▶ _DATA TO PROCESS_

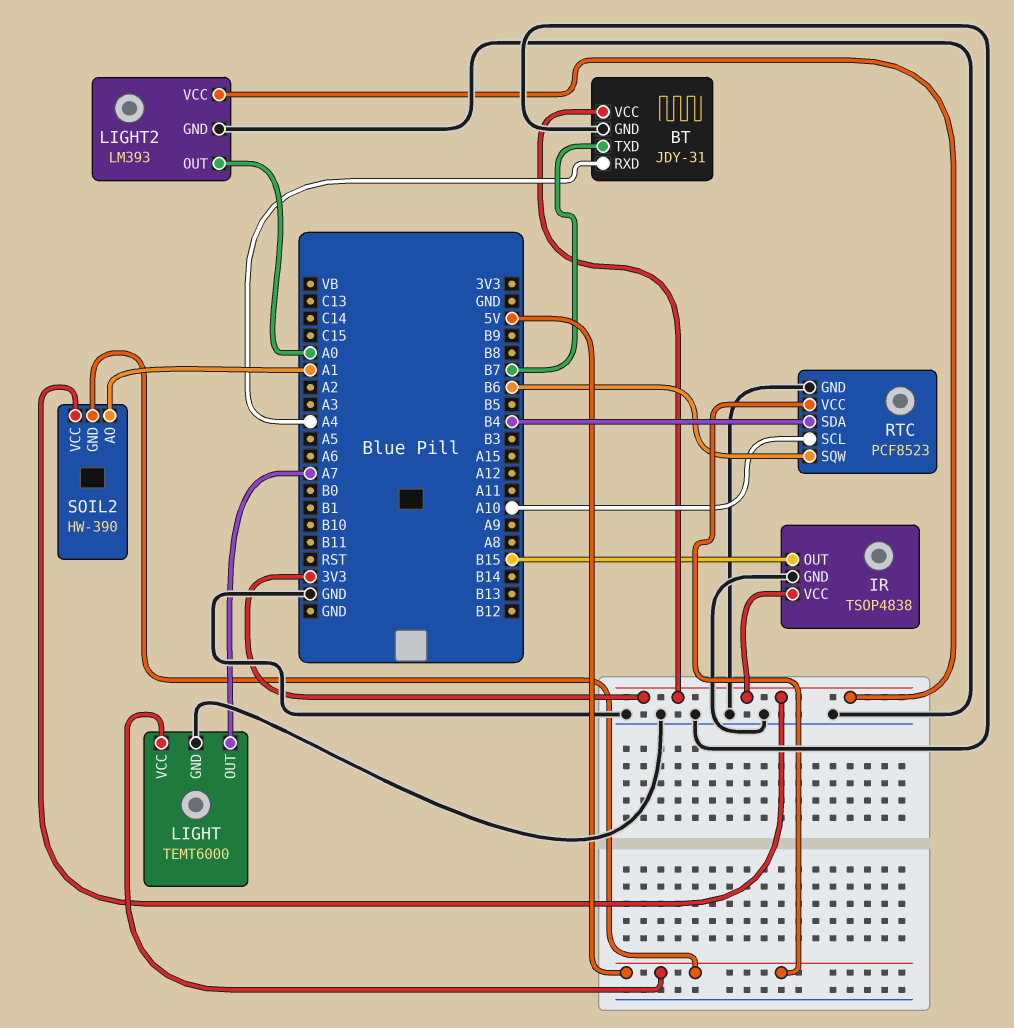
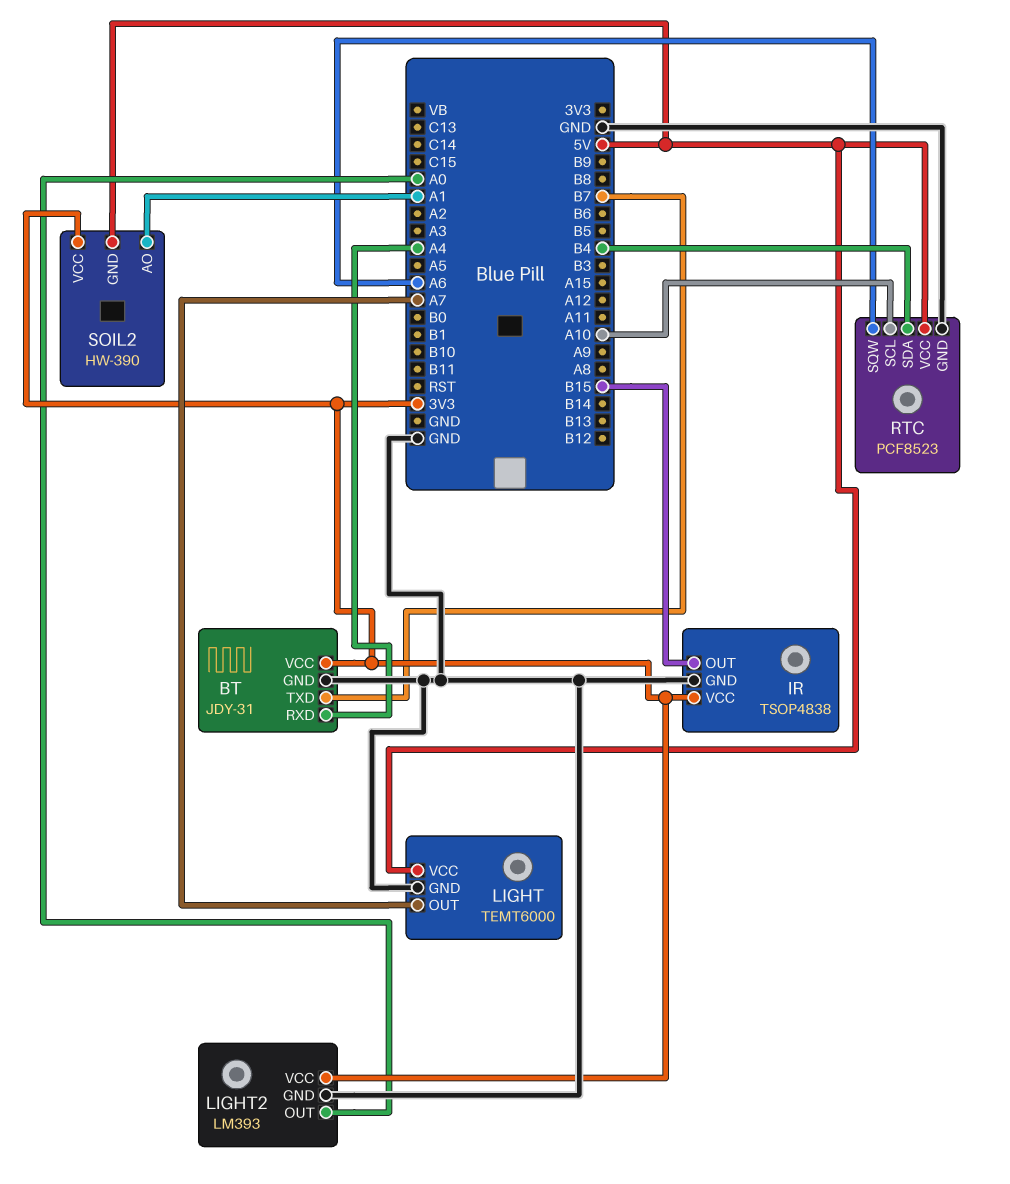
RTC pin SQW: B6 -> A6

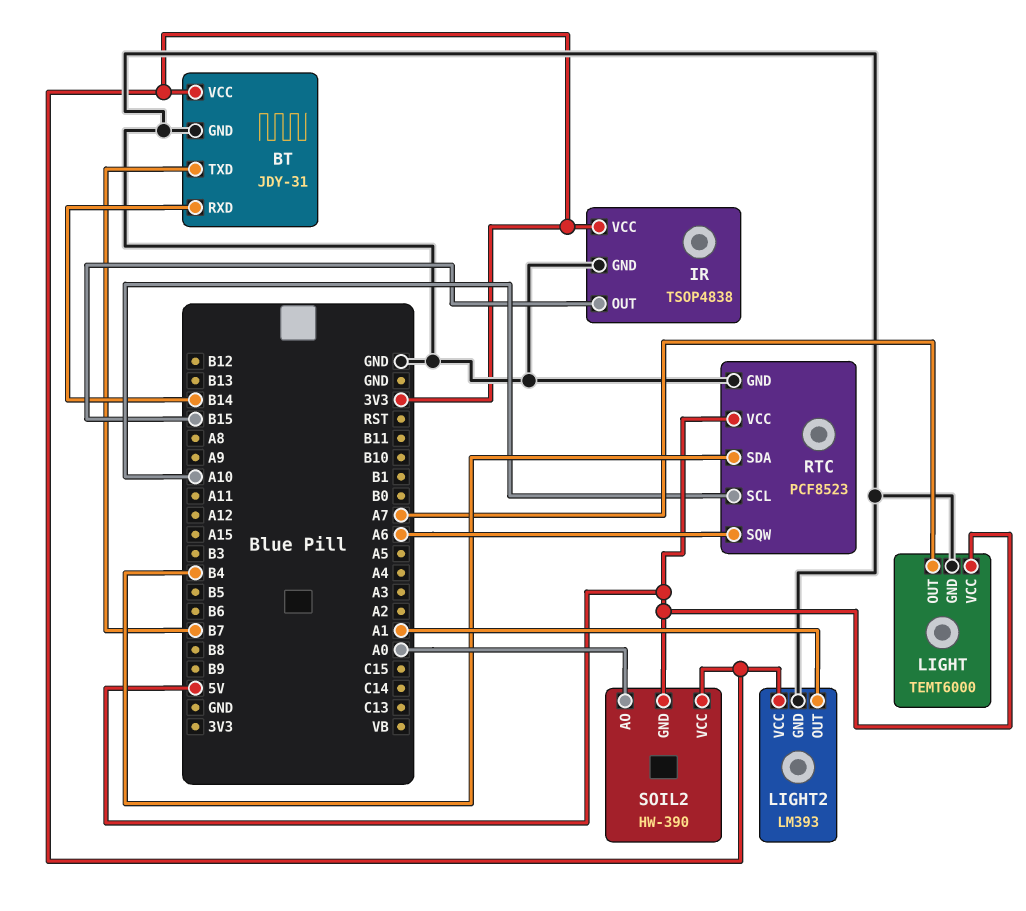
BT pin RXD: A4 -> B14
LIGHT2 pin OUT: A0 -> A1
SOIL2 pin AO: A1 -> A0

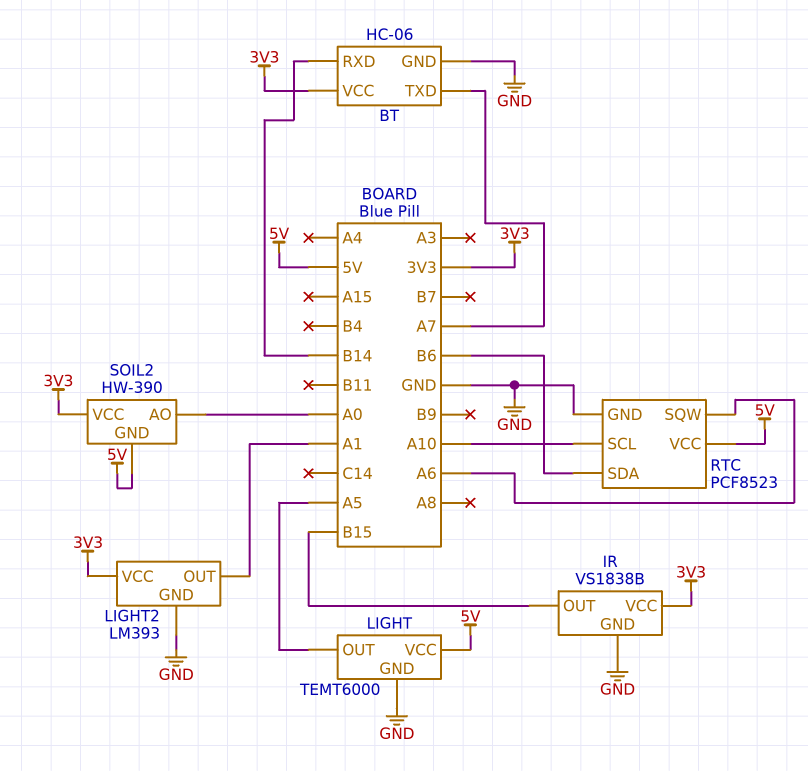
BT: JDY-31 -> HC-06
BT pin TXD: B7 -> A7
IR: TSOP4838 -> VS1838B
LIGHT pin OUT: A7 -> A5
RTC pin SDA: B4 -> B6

==

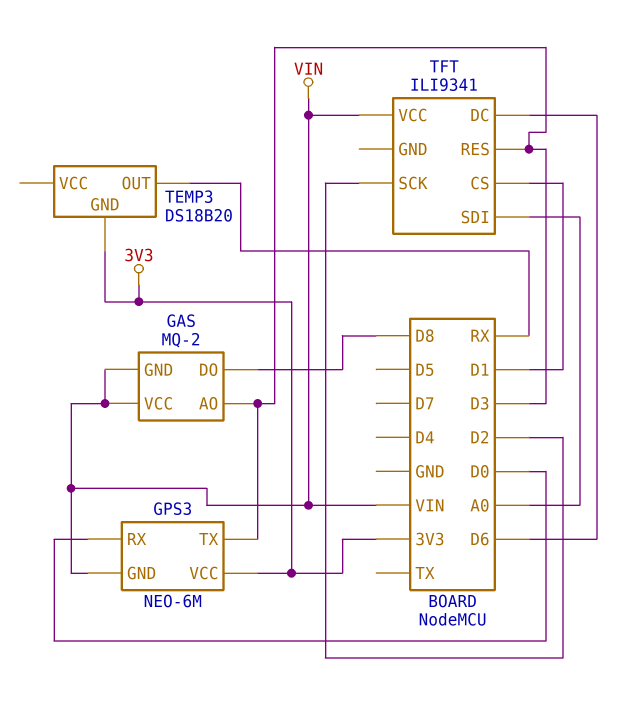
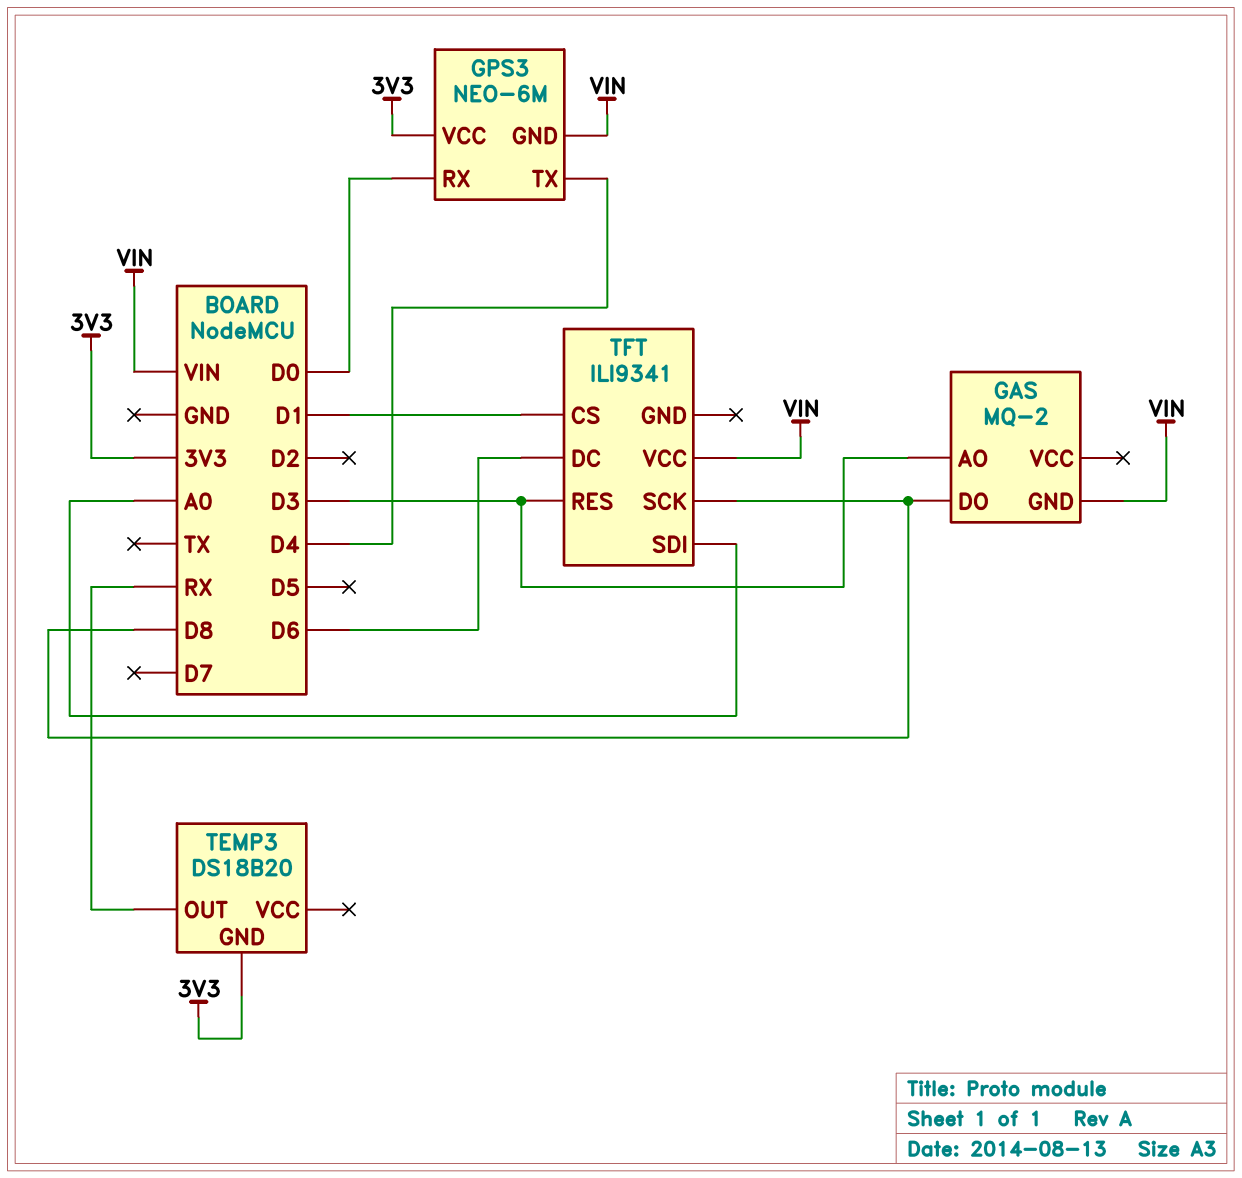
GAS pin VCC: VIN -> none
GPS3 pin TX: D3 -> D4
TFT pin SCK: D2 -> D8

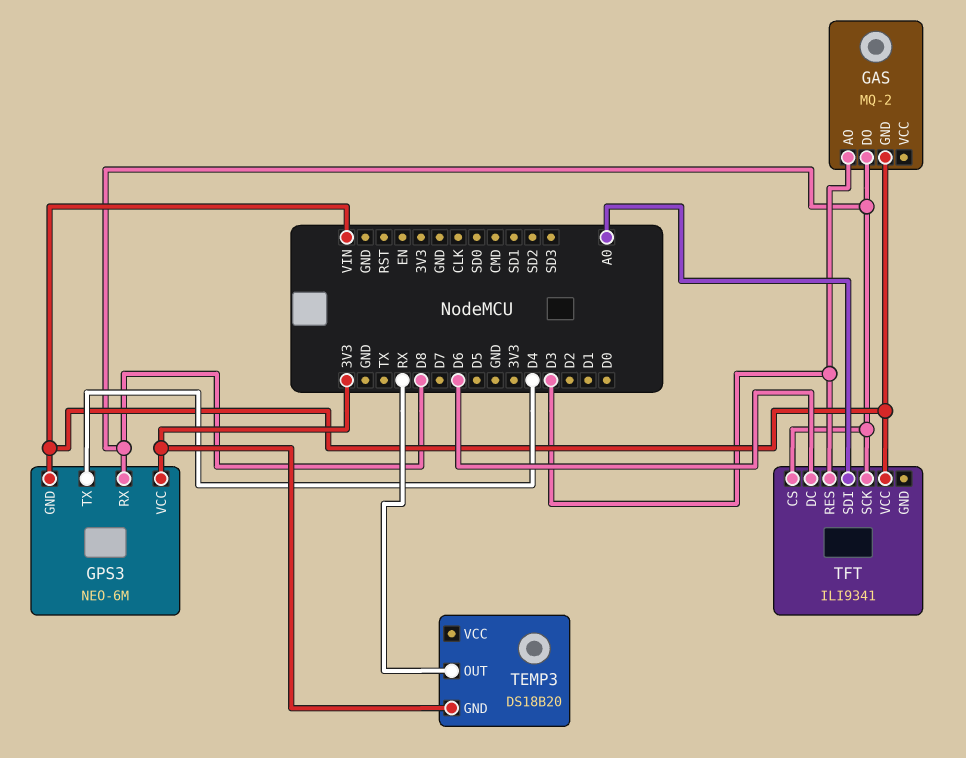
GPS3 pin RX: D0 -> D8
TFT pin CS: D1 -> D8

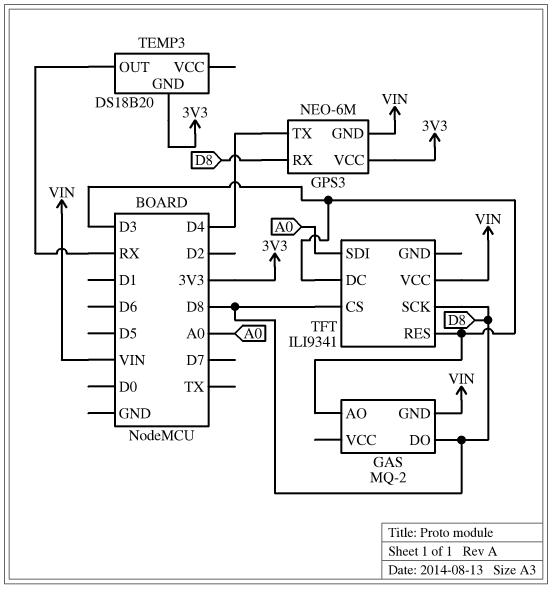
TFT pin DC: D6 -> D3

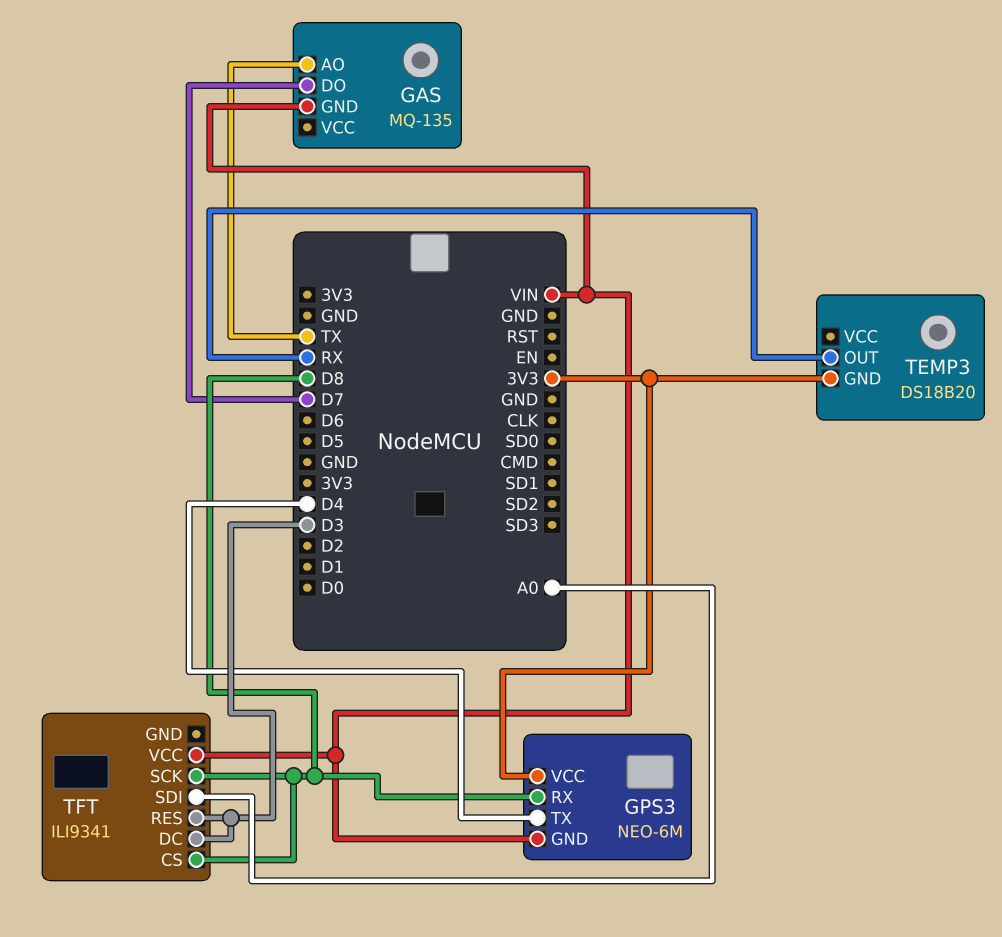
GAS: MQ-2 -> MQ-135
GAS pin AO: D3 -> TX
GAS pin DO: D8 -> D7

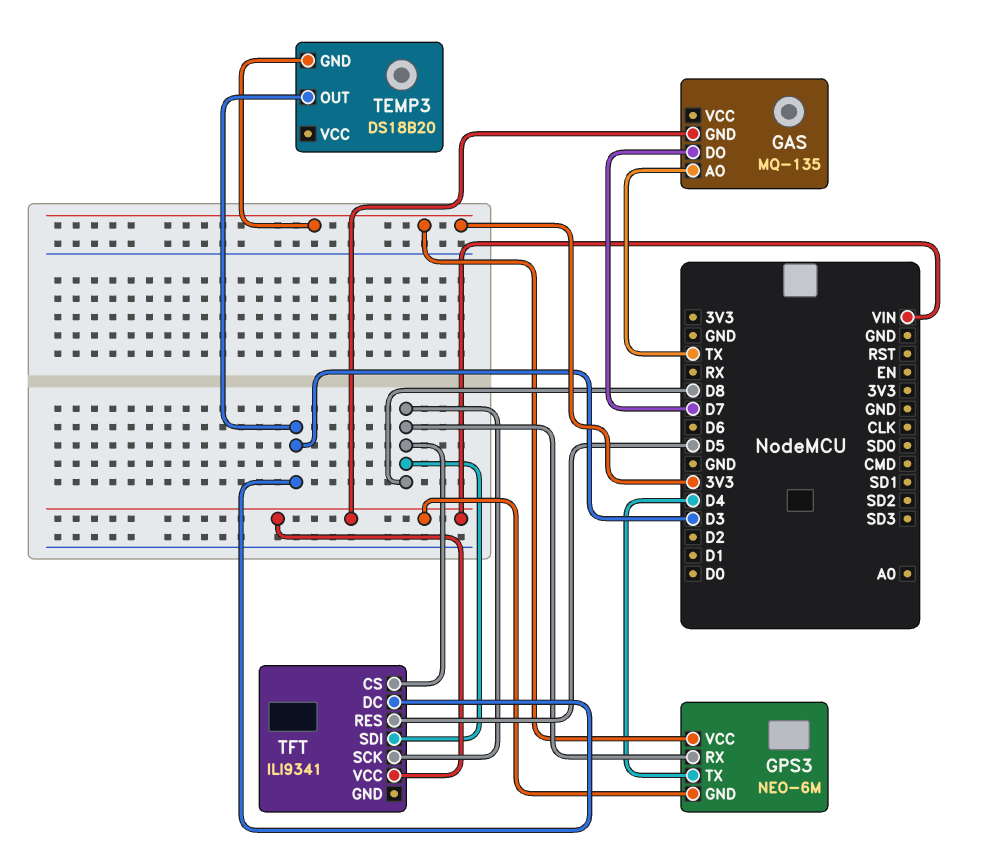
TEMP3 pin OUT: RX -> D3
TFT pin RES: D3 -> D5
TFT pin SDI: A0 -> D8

▶ _EXERCISE GOAL_
Look above for the line with "RTC pin SQW: B6 -> A6", then print it and each line after it down to and including the line with "RTC pin SDA: B4 -> B6". Leave out the pictures and keep the wording exact.

▶ _SOLUTION_
RTC pin SQW: B6 -> A6

BT pin RXD: A4 -> B14
LIGHT2 pin OUT: A0 -> A1
SOIL2 pin AO: A1 -> A0

BT: JDY-31 -> HC-06
BT pin TXD: B7 -> A7
IR: TSOP4838 -> VS1838B
LIGHT pin OUT: A7 -> A5
RTC pin SDA: B4 -> B6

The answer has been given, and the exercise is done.